Excerpted records:
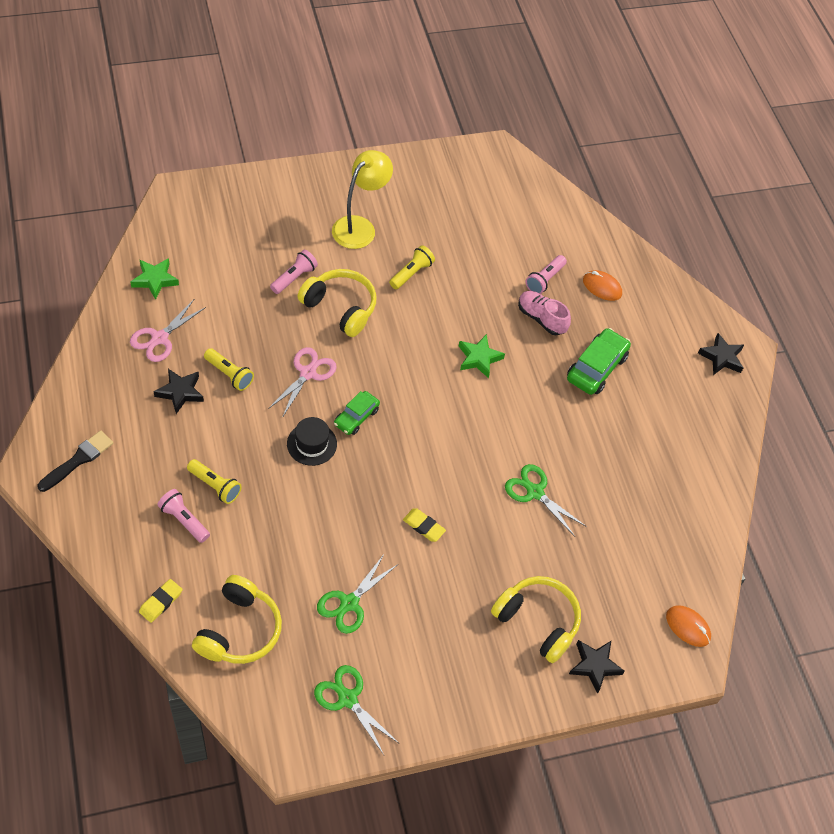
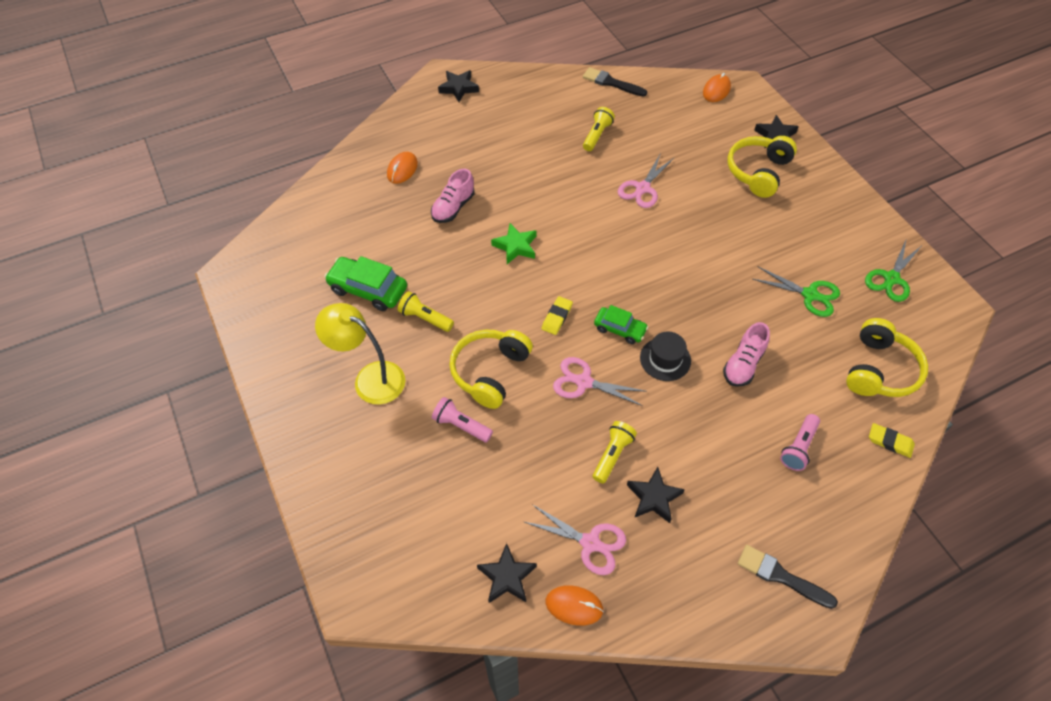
camera: 95 degrees left, 0 degrees up
(116, 315) = (574, 606): none -> orange mouse
(155, 280) = (507, 577): green star -> black star
(215, 486) = (748, 430): yellow flashlight -> yellow flashlight (597, 135)
(239, 630) = (879, 370): yellow headphones -> yellow headphones turned 105 degrees clockwise
(285, 507) = (743, 364): none -> pink shoe
(424, 526) = (711, 257): yellow eraser -> yellow eraser (557, 317)
(535, 492) = (642, 188): green scissors -> pink scissors
(544, 280) = (405, 211): pink flashlight -> none
(596, 368) = (497, 163): green car -> green car (368, 289)
(715, 512) = (611, 83): none -> black brush

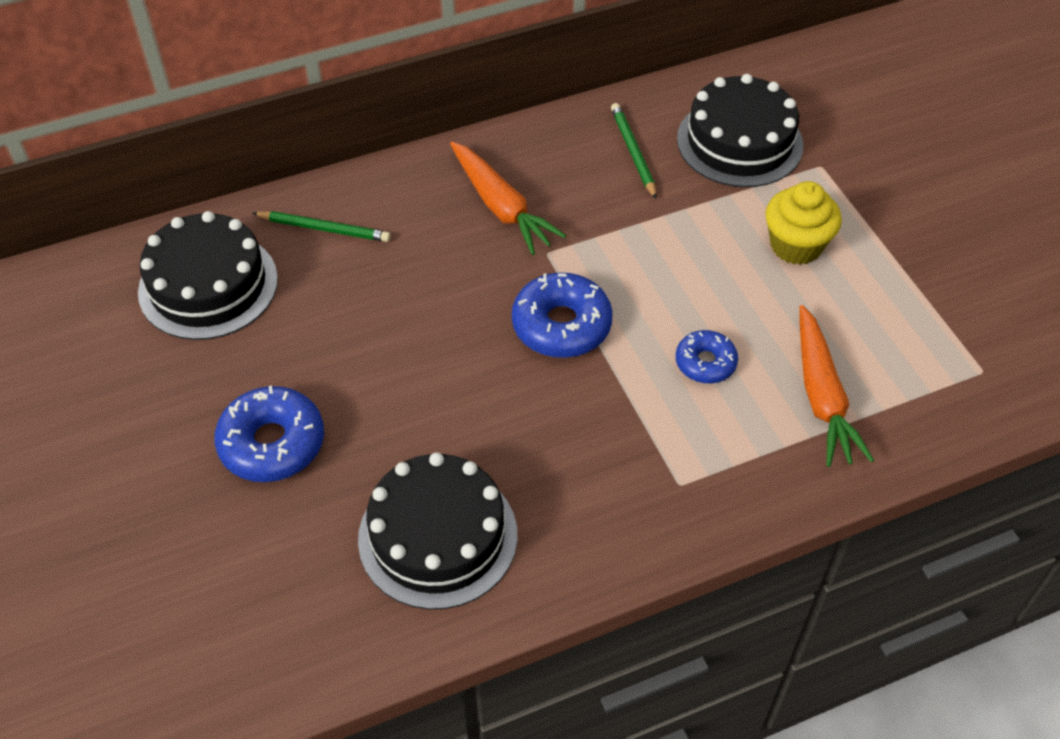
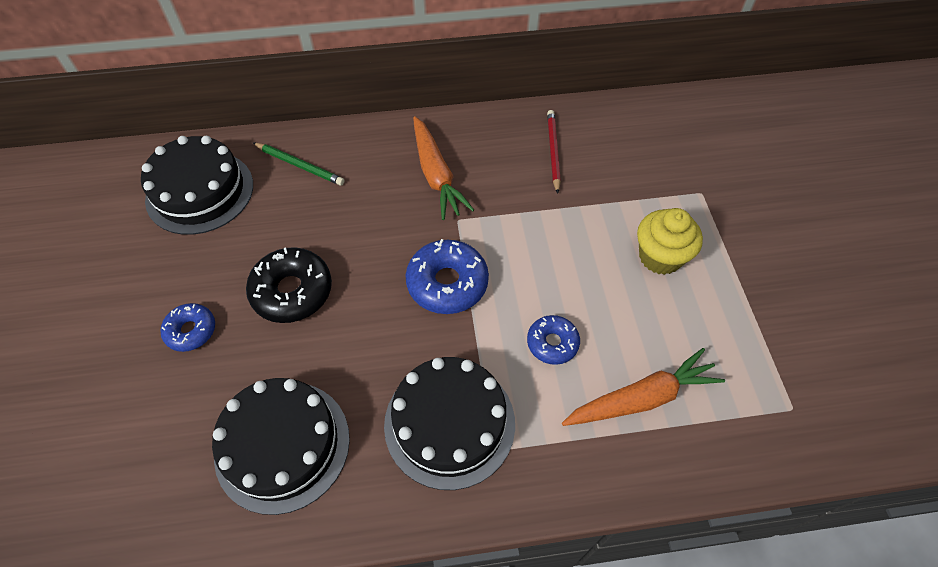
camera: 15 degrees right, 5 degrees up
(272, 443) = (191, 331): blue donut -> blue donut, size x0.61
(378, 374) = (292, 291): none -> black donut
(633, 152) = (553, 152): green pencil -> red pencil
(739, 142) = (640, 160): black cake -> black cake (449, 423)
(822, 396) = (642, 398): orange carrot -> orange carrot turned 120 degrees counterclockwise

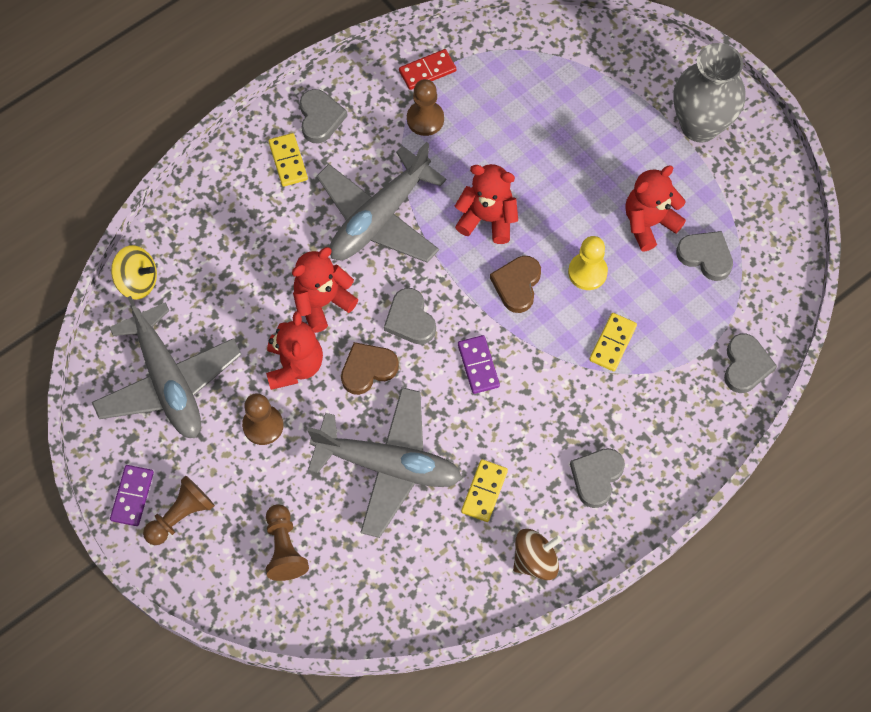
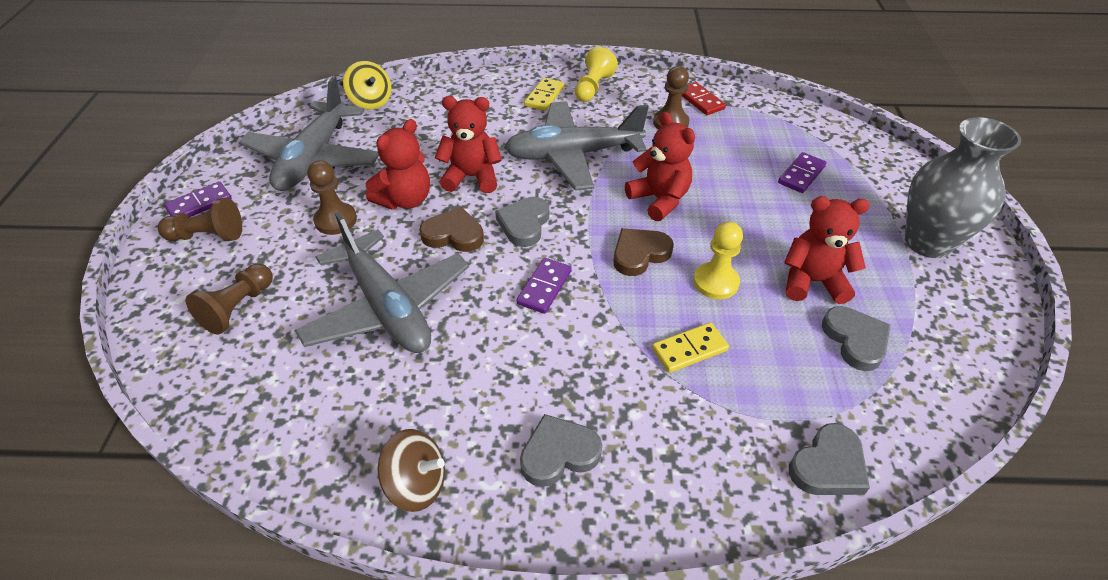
camera: 40 degrees right, 20 degrees down
(320, 118) = (593, 87): grey heart -> yellow pawn
(427, 71) = (700, 101): red domino -> red domino turned 45 degrees clockwise
(484, 491) = (440, 385): yellow domino -> none
(570, 112) = (801, 175): none -> purple domino

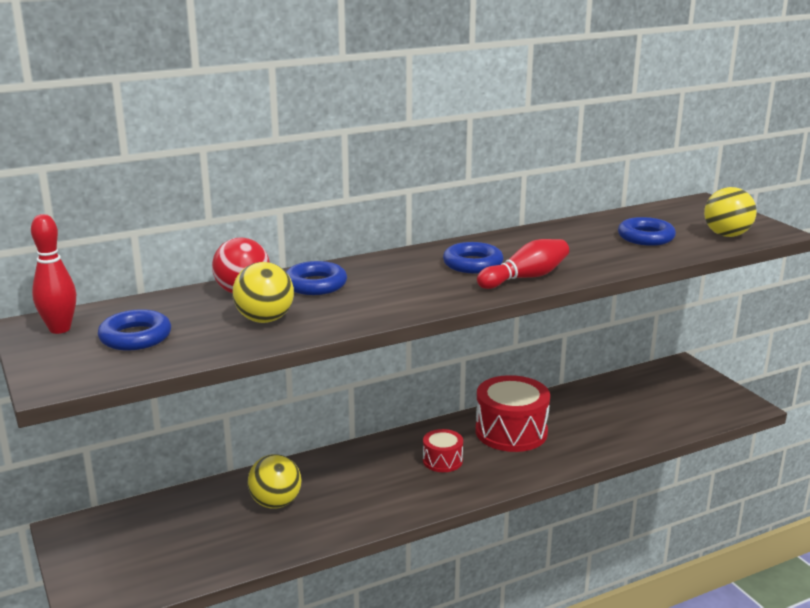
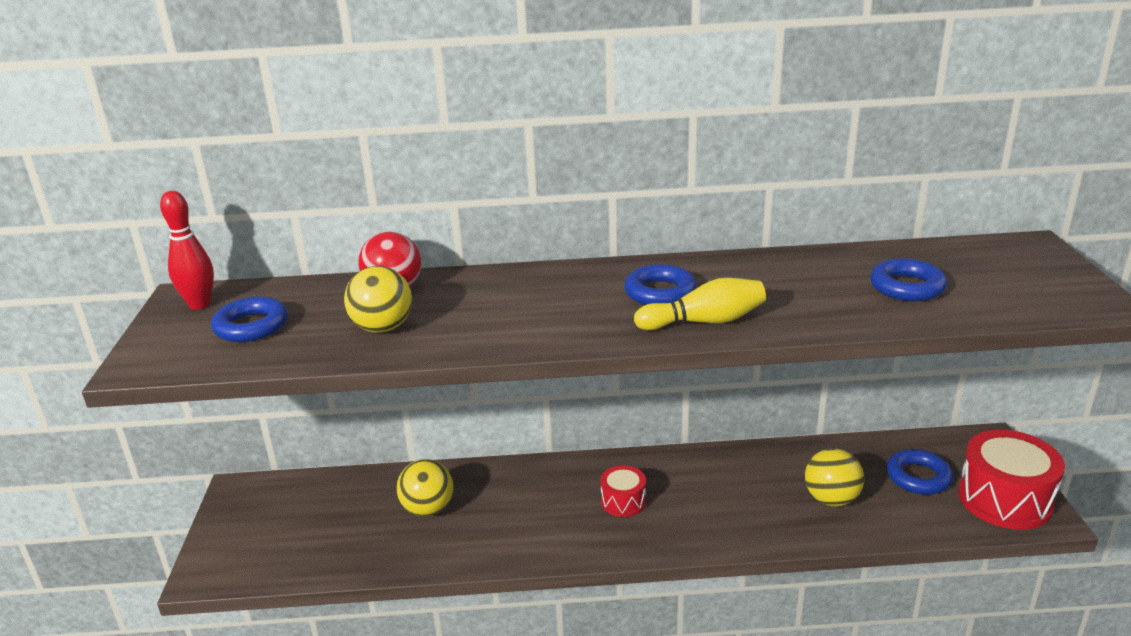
camera: 25 degrees right, 5 degrees up
(315, 284) = (470, 292): blue ring -> blue ring (918, 477)
(511, 432) = (721, 483): red drum -> red drum (1004, 499)
(525, 277) = (704, 321): red bowling pin -> yellow bowling pin
(726, 235) = (1023, 300): yellow ball -> yellow ball (831, 499)

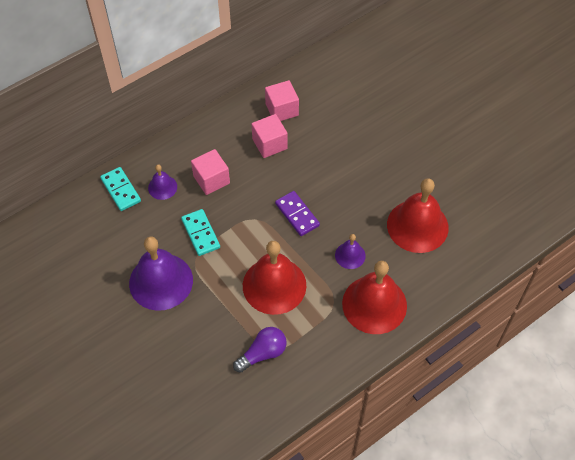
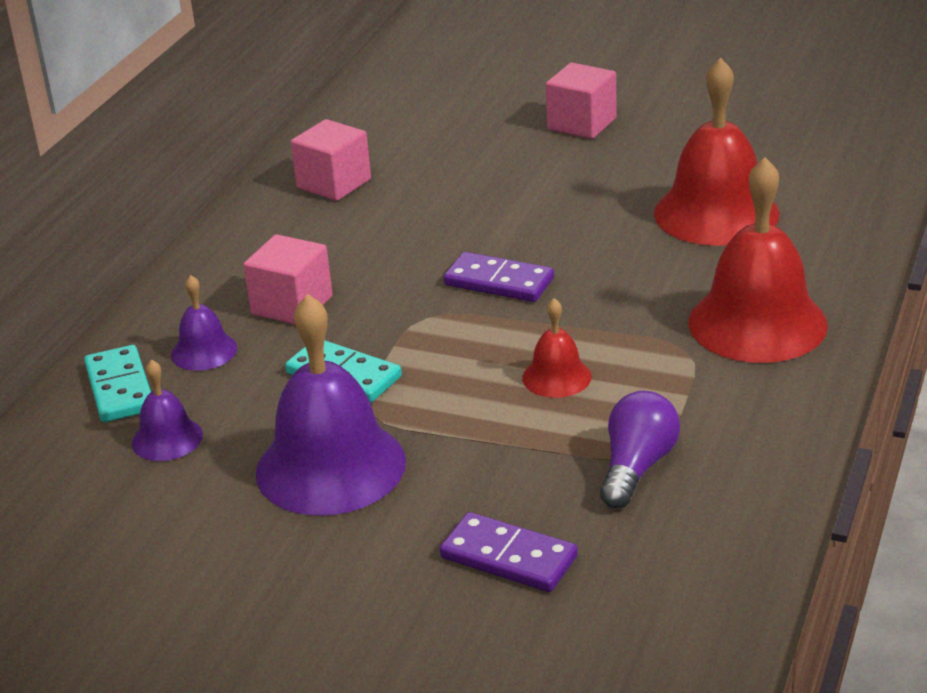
camera: 30 degrees left, 25 degrees down
(121, 190) = (120, 388): turquoise domino -> turquoise domino turned 45 degrees clockwise
(184, 368) = (509, 557): none -> purple domino
(269, 144) = (355, 226): pink cube -> pink cube (582, 124)
(274, 285) = (556, 377): red bell -> red bell, size x0.49
(350, 255) = (647, 288): purple bell -> purple bell (167, 439)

To do: Search the records for the word "black", then list every line that has it.

Response box:
(155, 280) = (507, 577): green star -> black star
(715, 512) = (611, 83): none -> black brush
(378, 374) = (292, 291): none -> black donut
(739, 142) = (640, 160): black cake -> black cake (449, 423)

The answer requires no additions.